▸ Exercise aim: Answer with the exact lines of the following material from the one containing "pink trapezoid: moved 3 px right" through the one containing "red semicircle at (151, 330): rotated", both end lines included.
------
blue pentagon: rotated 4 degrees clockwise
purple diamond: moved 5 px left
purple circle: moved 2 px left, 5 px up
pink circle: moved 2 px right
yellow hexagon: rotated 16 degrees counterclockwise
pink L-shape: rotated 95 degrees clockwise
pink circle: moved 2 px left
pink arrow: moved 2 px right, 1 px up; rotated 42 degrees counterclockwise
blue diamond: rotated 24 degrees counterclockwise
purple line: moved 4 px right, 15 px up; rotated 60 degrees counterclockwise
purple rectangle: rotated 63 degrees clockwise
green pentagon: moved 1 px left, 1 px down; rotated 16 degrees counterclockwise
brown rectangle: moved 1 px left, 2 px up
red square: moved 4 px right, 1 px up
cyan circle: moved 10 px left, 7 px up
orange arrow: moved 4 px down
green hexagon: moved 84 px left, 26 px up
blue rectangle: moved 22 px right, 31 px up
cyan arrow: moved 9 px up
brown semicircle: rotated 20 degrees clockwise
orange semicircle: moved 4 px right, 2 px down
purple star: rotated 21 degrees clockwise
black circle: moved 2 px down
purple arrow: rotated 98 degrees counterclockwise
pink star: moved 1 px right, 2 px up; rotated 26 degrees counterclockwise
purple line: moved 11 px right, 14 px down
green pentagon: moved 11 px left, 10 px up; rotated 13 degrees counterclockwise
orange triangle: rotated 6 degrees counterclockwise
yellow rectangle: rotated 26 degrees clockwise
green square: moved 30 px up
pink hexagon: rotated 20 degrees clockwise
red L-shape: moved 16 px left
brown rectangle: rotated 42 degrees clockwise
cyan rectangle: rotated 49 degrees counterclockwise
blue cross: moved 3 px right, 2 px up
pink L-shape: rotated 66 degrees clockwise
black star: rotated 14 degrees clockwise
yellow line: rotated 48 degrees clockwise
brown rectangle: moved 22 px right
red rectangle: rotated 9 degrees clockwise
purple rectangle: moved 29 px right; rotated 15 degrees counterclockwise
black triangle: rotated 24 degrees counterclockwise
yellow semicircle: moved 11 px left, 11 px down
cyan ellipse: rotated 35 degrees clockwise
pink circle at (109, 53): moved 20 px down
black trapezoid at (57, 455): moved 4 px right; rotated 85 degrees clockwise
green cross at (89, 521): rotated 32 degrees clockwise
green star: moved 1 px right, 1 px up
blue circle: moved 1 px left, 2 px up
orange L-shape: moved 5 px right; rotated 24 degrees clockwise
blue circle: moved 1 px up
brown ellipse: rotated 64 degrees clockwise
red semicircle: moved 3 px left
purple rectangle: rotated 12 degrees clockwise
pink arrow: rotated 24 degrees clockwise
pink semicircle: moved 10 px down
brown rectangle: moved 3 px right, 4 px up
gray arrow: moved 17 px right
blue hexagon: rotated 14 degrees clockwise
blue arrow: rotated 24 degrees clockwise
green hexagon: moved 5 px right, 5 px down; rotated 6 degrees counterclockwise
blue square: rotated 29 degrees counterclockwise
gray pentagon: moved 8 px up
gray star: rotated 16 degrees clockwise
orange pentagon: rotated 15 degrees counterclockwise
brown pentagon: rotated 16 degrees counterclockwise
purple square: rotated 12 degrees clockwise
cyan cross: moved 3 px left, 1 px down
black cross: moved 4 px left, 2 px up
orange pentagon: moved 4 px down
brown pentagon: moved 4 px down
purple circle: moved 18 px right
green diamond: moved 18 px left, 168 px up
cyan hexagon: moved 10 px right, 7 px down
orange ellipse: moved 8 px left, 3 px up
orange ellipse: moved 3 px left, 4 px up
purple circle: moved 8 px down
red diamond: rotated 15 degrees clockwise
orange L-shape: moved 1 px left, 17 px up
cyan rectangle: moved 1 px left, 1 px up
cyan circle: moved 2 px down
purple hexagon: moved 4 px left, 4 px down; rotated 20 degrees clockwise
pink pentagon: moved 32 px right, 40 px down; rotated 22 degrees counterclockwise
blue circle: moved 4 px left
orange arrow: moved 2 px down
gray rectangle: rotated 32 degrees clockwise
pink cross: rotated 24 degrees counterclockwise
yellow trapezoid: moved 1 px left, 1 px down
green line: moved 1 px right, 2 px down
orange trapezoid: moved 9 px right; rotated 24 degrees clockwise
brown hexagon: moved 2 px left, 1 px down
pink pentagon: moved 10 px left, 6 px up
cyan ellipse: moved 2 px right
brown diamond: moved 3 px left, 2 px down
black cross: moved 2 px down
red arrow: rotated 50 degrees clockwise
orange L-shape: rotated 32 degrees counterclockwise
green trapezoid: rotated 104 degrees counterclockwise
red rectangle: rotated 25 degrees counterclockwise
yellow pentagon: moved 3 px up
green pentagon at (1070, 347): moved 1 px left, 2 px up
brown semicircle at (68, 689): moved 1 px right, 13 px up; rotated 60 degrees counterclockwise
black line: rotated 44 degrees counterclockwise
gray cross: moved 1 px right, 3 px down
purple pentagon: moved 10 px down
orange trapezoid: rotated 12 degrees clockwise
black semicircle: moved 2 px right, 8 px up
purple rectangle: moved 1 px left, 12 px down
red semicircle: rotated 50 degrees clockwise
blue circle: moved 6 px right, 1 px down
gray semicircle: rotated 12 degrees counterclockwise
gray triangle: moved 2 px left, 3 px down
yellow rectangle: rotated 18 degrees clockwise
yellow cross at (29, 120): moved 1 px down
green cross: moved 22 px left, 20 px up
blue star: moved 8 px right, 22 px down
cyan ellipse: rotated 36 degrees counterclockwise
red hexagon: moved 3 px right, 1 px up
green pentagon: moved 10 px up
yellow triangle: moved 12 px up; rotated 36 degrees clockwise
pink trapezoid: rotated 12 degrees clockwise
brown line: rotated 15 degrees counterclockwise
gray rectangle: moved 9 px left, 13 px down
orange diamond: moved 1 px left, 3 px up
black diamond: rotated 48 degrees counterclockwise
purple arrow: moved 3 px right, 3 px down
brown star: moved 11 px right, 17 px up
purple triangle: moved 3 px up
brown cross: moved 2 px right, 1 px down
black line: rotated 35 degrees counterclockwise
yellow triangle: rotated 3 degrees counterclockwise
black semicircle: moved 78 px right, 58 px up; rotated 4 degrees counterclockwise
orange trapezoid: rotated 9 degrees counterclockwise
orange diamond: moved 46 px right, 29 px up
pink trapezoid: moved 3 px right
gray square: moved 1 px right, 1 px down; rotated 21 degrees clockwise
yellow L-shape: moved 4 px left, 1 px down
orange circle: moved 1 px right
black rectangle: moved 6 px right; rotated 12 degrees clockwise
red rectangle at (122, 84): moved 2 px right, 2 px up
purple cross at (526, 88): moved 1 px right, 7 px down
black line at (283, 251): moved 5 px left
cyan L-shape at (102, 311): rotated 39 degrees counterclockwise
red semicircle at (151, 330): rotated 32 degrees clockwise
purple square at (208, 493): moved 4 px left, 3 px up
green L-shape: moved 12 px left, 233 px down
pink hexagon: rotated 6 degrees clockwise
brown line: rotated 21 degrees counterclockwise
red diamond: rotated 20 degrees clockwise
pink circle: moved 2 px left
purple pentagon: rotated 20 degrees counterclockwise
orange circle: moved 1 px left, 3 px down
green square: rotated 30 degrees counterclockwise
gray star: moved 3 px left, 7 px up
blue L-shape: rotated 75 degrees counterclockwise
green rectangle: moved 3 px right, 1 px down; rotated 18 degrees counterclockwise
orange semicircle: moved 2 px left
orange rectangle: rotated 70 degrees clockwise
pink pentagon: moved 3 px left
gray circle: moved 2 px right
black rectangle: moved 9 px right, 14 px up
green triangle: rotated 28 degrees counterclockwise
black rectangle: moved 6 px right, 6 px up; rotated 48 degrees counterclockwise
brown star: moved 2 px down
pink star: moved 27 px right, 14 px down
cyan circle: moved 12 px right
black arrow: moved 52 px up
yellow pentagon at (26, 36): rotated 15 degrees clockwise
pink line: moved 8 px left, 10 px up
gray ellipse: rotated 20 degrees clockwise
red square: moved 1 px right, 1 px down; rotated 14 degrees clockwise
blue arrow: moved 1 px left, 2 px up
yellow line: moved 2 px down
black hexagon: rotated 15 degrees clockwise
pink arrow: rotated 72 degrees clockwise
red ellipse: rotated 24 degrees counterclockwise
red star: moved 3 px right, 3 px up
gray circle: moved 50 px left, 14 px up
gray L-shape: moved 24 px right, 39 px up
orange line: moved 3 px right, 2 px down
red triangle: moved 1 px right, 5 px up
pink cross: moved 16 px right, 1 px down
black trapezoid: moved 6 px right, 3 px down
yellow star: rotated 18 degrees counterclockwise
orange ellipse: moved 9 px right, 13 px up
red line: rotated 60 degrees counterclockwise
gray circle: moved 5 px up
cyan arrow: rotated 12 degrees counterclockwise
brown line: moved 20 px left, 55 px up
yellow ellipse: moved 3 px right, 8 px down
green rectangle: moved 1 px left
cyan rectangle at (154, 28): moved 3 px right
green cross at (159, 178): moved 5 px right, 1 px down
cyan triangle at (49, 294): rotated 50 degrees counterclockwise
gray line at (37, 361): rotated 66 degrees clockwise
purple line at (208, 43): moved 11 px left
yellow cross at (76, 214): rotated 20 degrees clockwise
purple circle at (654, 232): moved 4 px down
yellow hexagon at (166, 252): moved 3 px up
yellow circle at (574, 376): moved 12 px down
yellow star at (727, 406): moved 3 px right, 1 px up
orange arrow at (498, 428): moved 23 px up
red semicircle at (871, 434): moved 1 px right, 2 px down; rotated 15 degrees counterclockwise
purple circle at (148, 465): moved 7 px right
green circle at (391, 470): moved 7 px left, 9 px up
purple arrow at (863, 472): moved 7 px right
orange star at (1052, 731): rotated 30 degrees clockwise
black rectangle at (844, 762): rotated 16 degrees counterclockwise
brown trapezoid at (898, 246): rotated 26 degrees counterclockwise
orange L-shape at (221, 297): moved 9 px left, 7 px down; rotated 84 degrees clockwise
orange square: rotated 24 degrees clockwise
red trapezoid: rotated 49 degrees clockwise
------
▸ Expected answer:
pink trapezoid: moved 3 px right
gray square: moved 1 px right, 1 px down; rotated 21 degrees clockwise
yellow L-shape: moved 4 px left, 1 px down
orange circle: moved 1 px right
black rectangle: moved 6 px right; rotated 12 degrees clockwise
red rectangle at (122, 84): moved 2 px right, 2 px up
purple cross at (526, 88): moved 1 px right, 7 px down
black line at (283, 251): moved 5 px left
cyan L-shape at (102, 311): rotated 39 degrees counterclockwise
red semicircle at (151, 330): rotated 32 degrees clockwise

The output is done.